--- Source records Enclosed Below ---
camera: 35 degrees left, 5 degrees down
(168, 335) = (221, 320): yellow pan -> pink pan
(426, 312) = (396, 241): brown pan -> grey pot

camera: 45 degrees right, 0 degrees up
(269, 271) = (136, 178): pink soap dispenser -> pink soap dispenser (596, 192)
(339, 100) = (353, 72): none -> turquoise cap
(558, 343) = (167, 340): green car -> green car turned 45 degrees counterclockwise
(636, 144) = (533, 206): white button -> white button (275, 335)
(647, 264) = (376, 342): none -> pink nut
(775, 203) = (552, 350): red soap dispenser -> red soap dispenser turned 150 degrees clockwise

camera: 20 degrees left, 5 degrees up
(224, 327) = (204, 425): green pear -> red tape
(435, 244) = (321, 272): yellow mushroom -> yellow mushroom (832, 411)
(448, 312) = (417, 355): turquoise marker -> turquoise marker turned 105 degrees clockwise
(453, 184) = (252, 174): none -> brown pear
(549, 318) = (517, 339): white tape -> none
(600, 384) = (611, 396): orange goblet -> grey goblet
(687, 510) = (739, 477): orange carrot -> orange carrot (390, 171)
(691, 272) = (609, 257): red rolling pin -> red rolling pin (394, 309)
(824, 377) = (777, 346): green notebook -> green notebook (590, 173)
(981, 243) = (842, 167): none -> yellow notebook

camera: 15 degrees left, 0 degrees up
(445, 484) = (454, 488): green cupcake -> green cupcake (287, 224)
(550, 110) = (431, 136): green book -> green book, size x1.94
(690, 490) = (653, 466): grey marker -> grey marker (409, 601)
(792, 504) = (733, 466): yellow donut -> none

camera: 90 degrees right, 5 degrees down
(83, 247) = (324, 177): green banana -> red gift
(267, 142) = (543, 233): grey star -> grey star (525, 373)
--- End of Enclosed Source records ---
# Task brief
All records shown above are to be given again verbatim.

# Written response
camera: 35 degrees left, 5 degrees down
(168, 335) = (221, 320): yellow pan -> pink pan
(426, 312) = (396, 241): brown pan -> grey pot

camera: 45 degrees right, 0 degrees up
(269, 271) = (136, 178): pink soap dispenser -> pink soap dispenser (596, 192)
(339, 100) = (353, 72): none -> turquoise cap
(558, 343) = (167, 340): green car -> green car turned 45 degrees counterclockwise
(636, 144) = (533, 206): white button -> white button (275, 335)
(647, 264) = (376, 342): none -> pink nut
(775, 203) = (552, 350): red soap dispenser -> red soap dispenser turned 150 degrees clockwise

camera: 20 degrees left, 5 degrees up
(224, 327) = (204, 425): green pear -> red tape
(435, 244) = (321, 272): yellow mushroom -> yellow mushroom (832, 411)
(448, 312) = (417, 355): turquoise marker -> turquoise marker turned 105 degrees clockwise
(453, 184) = (252, 174): none -> brown pear
(549, 318) = (517, 339): white tape -> none
(600, 384) = (611, 396): orange goblet -> grey goblet
(687, 510) = (739, 477): orange carrot -> orange carrot (390, 171)
(691, 272) = (609, 257): red rolling pin -> red rolling pin (394, 309)
(824, 377) = (777, 346): green notebook -> green notebook (590, 173)
(981, 243) = (842, 167): none -> yellow notebook

camera: 15 degrees left, 0 degrees up
(445, 484) = (454, 488): green cupcake -> green cupcake (287, 224)
(550, 110) = (431, 136): green book -> green book, size x1.94
(690, 490) = (653, 466): grey marker -> grey marker (409, 601)
(792, 504) = (733, 466): yellow donut -> none

camera: 90 degrees right, 5 degrees down
(83, 247) = (324, 177): green banana -> red gift
(267, 142) = (543, 233): grey star -> grey star (525, 373)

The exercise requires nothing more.